### DATA EXCERPTS
-=-=-

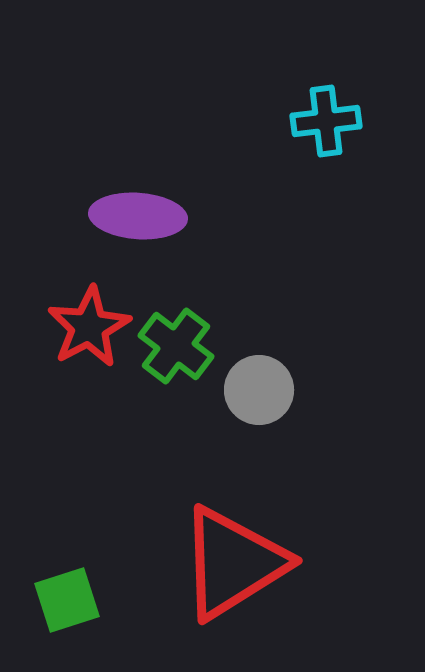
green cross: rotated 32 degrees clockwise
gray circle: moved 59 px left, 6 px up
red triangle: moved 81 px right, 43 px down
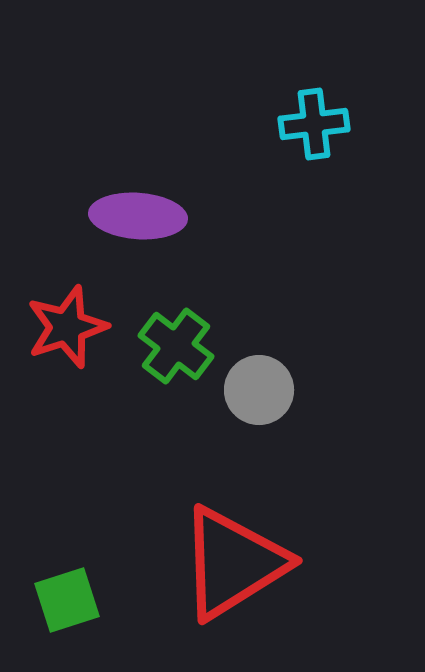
cyan cross: moved 12 px left, 3 px down
red star: moved 22 px left; rotated 10 degrees clockwise
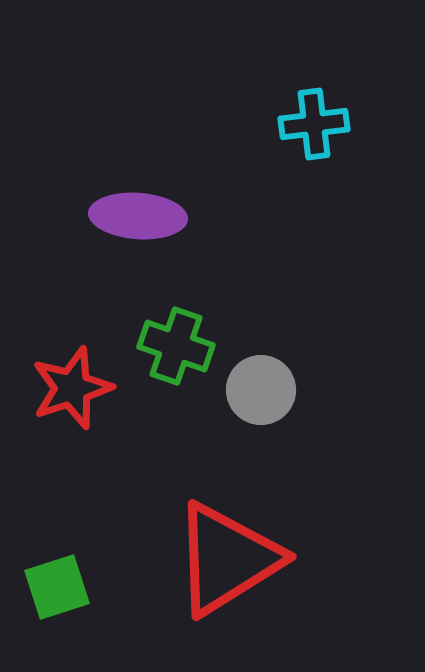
red star: moved 5 px right, 61 px down
green cross: rotated 18 degrees counterclockwise
gray circle: moved 2 px right
red triangle: moved 6 px left, 4 px up
green square: moved 10 px left, 13 px up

-=-=-

### STATED TASK
Quote the records from the line containing "cyan cross: moved 12 px left, 3 px down" through the end of the records, both ends included, and leave out the pictures.

### OUTPUT FOR THIS EXERCISE
cyan cross: moved 12 px left, 3 px down
red star: moved 22 px left; rotated 10 degrees clockwise
red star: moved 5 px right, 61 px down
green cross: rotated 18 degrees counterclockwise
gray circle: moved 2 px right
red triangle: moved 6 px left, 4 px up
green square: moved 10 px left, 13 px up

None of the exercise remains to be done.